* _Records for the exercise_:
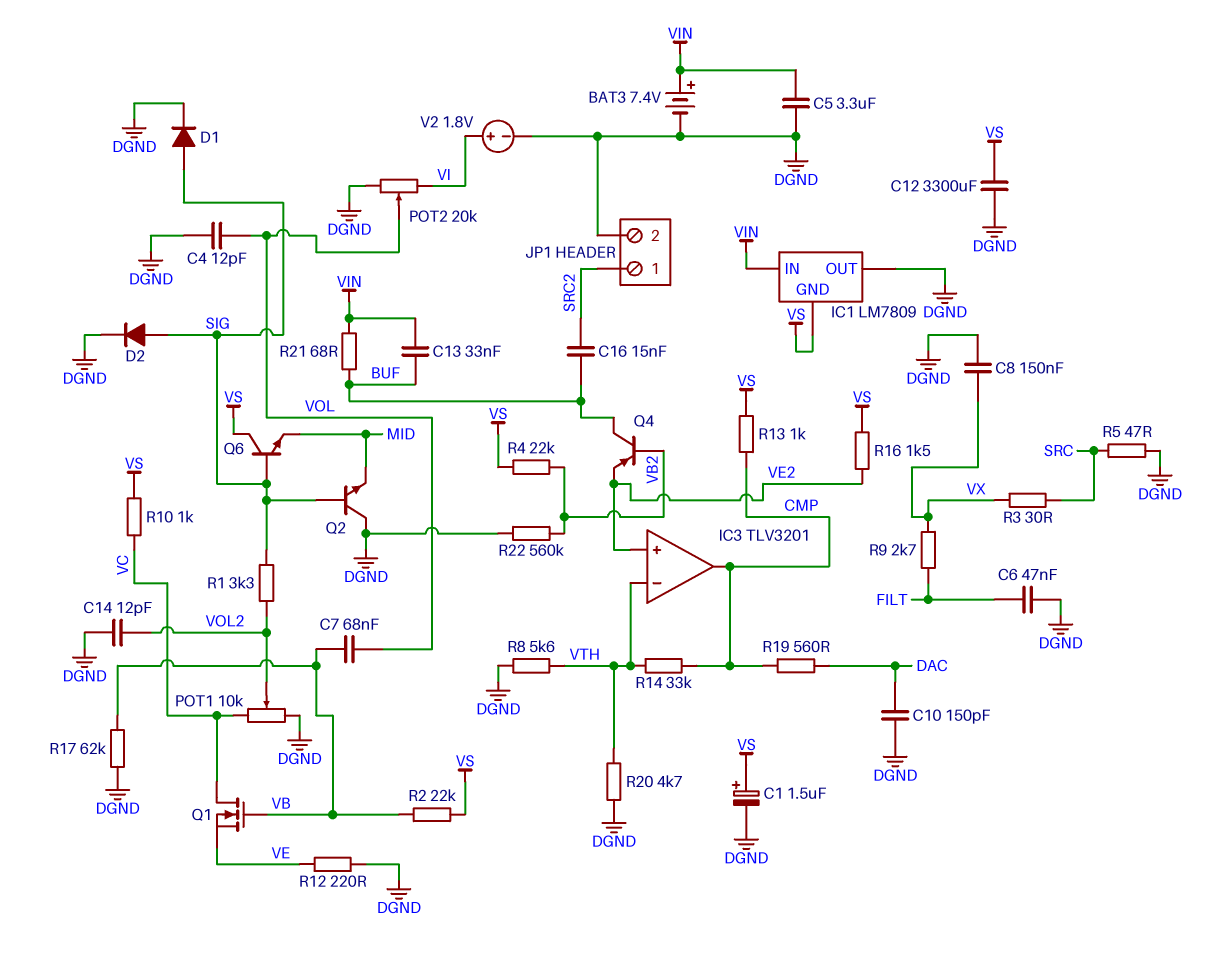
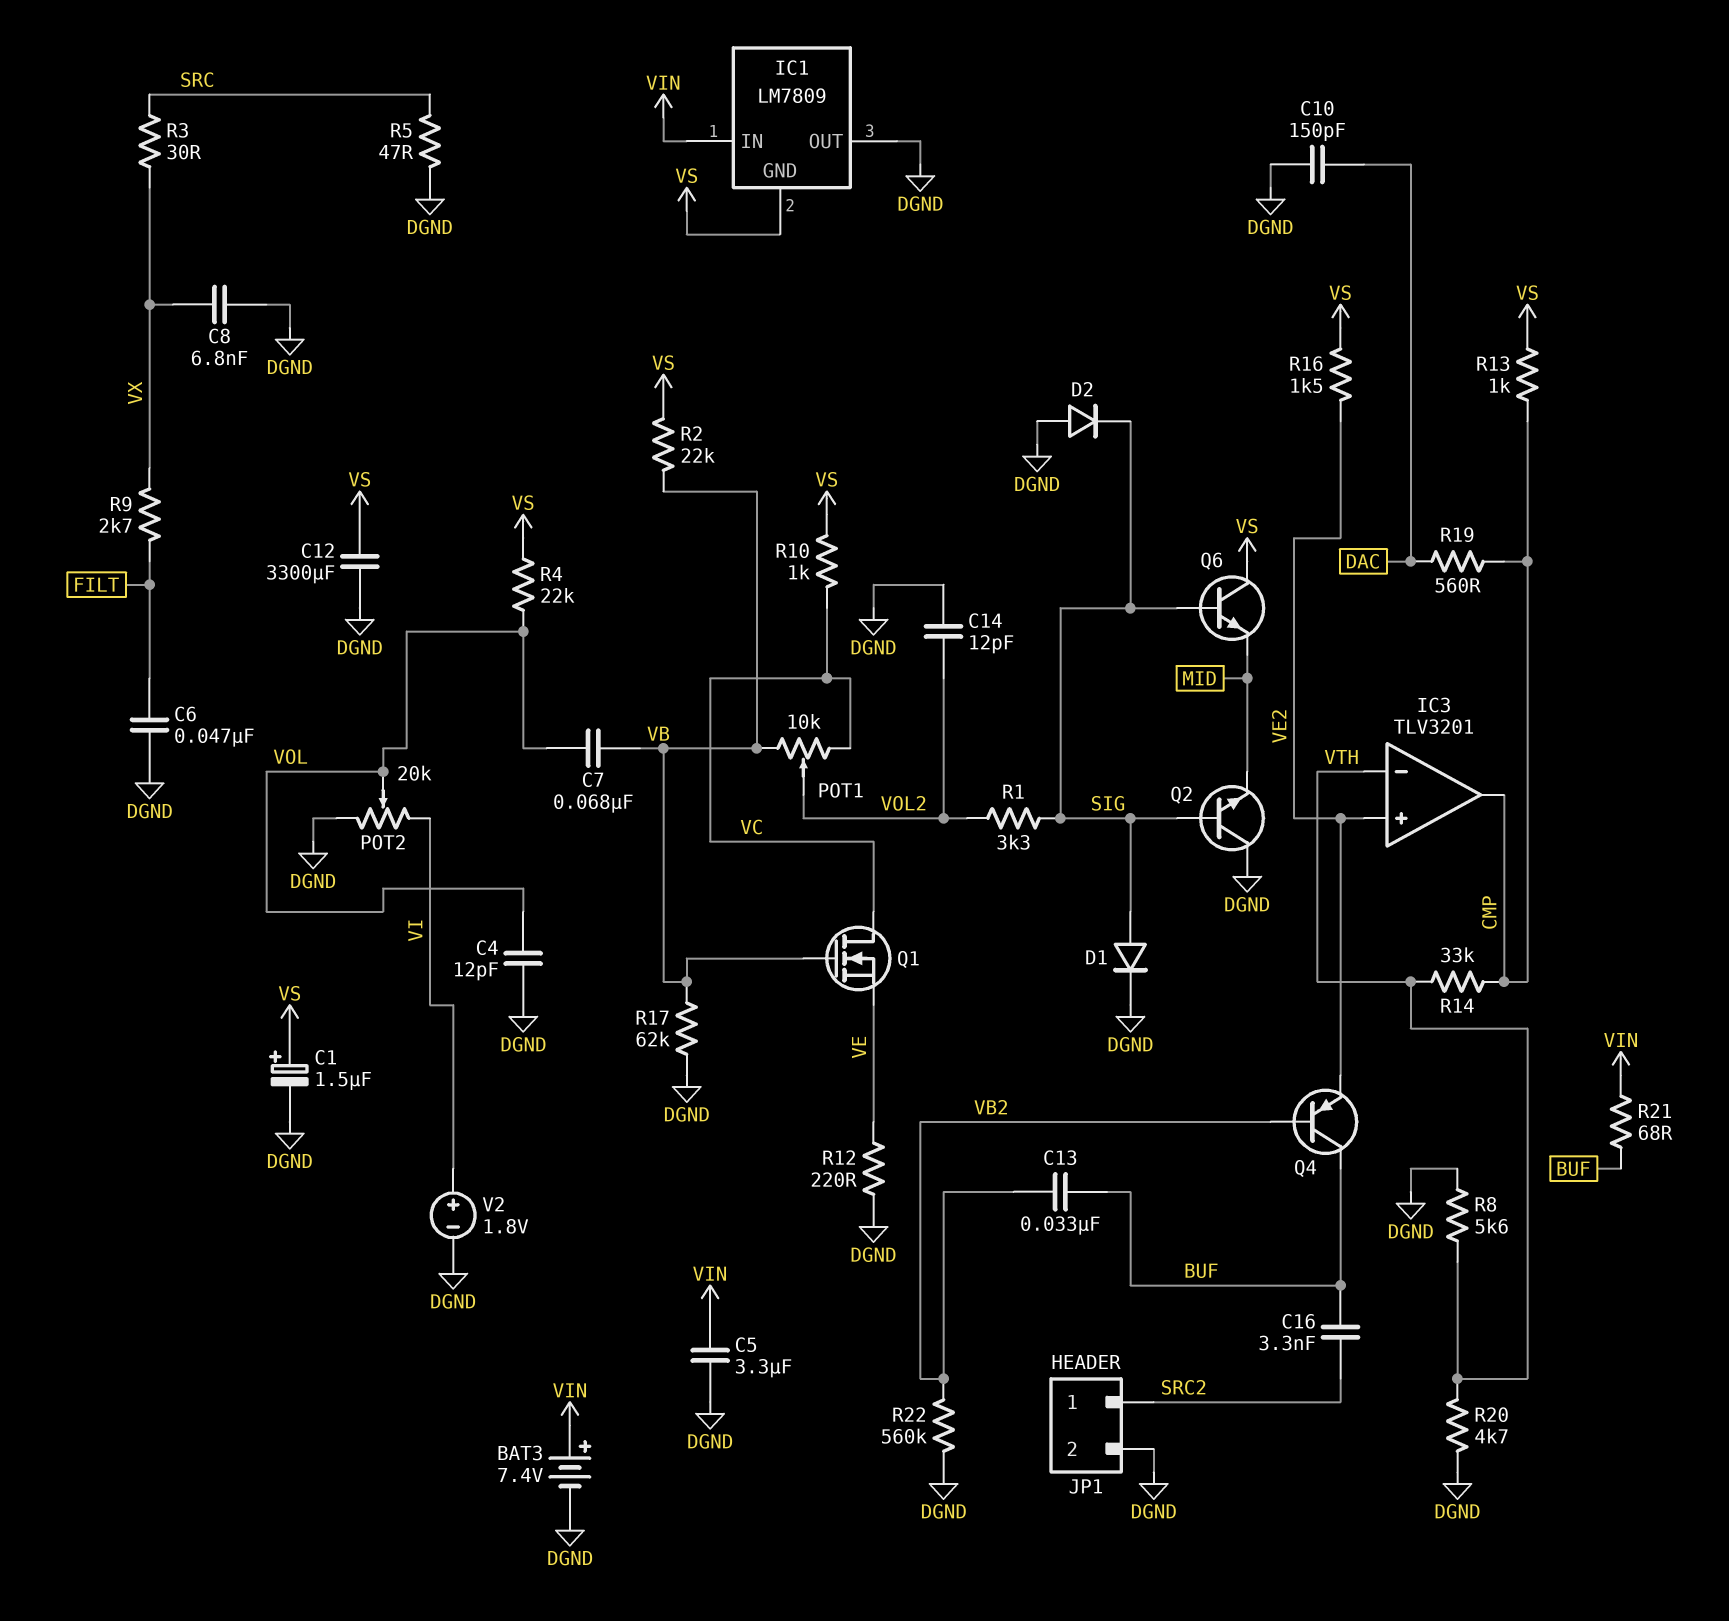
C8: 150nF (DGND, VX) -> 6.8nF (DGND, VX)
C13: 33nF (BUF, VIN) -> 33nF (BUF, VB2)
C16: 15nF (BUF, SRC2) -> 3.3nF (BUF, SRC2)
D2: diode (A SIG, K DGND) -> diode (A DGND, K SIG)
POT1: 10k (DGND, VC, wiper VOL2) -> 10k (VB, VC, wiper VOL2)
R4: 22k (VB2, VS) -> 22k (VOL, VS)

* _Task objective_:
Above are the records; transcribe them exactly without the pictures.

* _Answer for the task_:
C8: 150nF (DGND, VX) -> 6.8nF (DGND, VX)
C13: 33nF (BUF, VIN) -> 33nF (BUF, VB2)
C16: 15nF (BUF, SRC2) -> 3.3nF (BUF, SRC2)
D2: diode (A SIG, K DGND) -> diode (A DGND, K SIG)
POT1: 10k (DGND, VC, wiper VOL2) -> 10k (VB, VC, wiper VOL2)
R4: 22k (VB2, VS) -> 22k (VOL, VS)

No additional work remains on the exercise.